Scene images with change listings
►

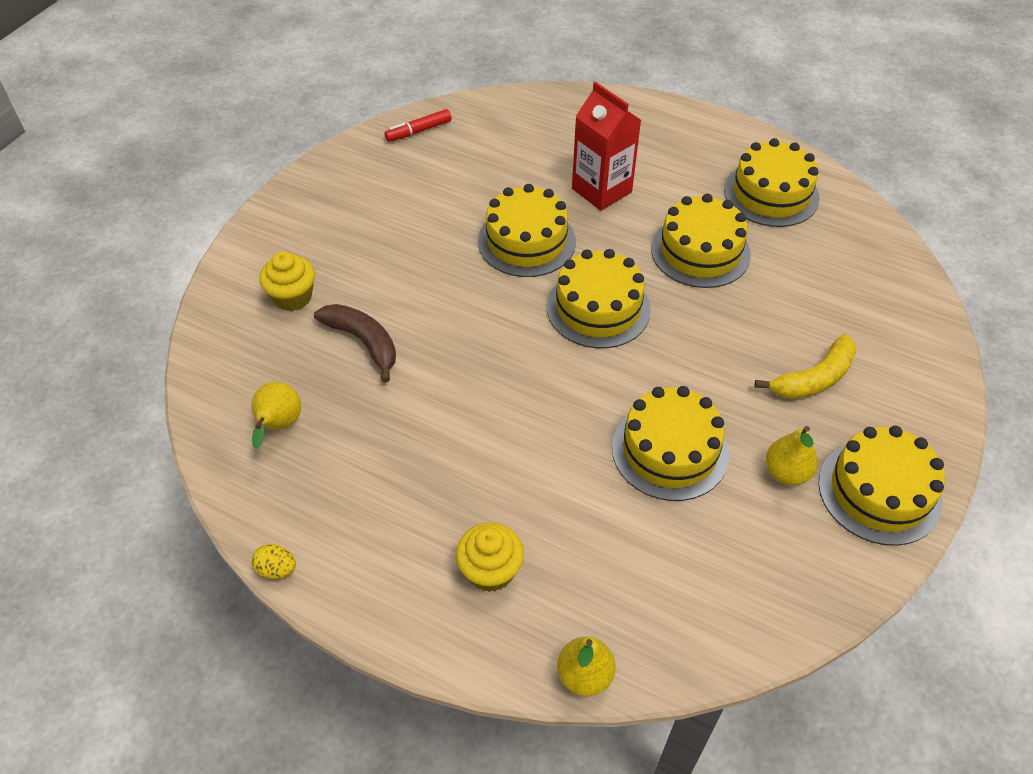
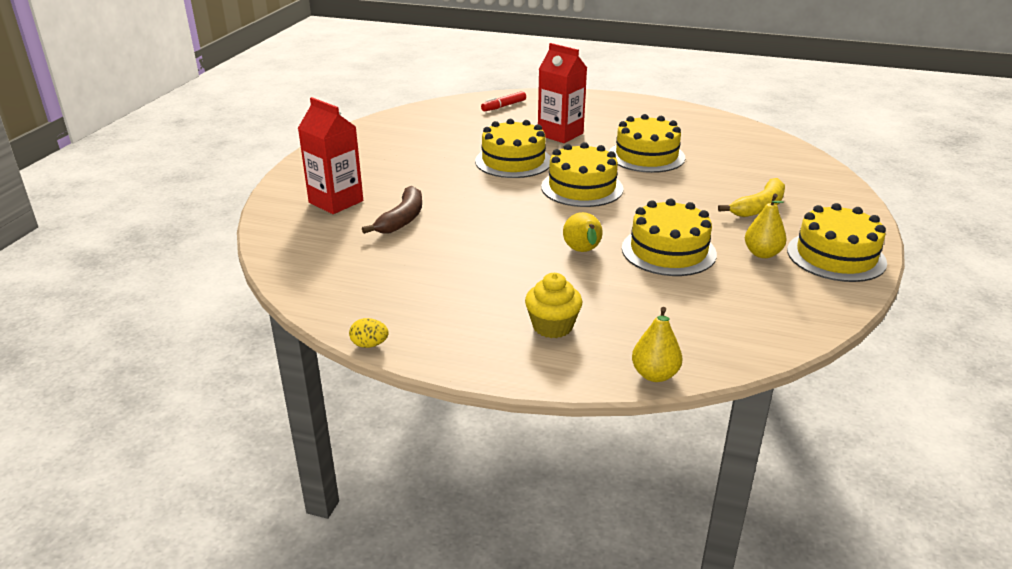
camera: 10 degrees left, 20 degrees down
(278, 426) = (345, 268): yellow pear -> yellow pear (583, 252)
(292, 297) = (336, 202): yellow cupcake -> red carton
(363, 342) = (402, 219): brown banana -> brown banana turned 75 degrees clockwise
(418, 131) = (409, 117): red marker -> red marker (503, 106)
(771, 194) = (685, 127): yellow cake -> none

◄

What is required: All of the data, minus its pictures, should be repeated exactly.

Answer section:
camera: 10 degrees left, 20 degrees down
(278, 426) = (345, 268): yellow pear -> yellow pear (583, 252)
(292, 297) = (336, 202): yellow cupcake -> red carton
(363, 342) = (402, 219): brown banana -> brown banana turned 75 degrees clockwise
(418, 131) = (409, 117): red marker -> red marker (503, 106)
(771, 194) = (685, 127): yellow cake -> none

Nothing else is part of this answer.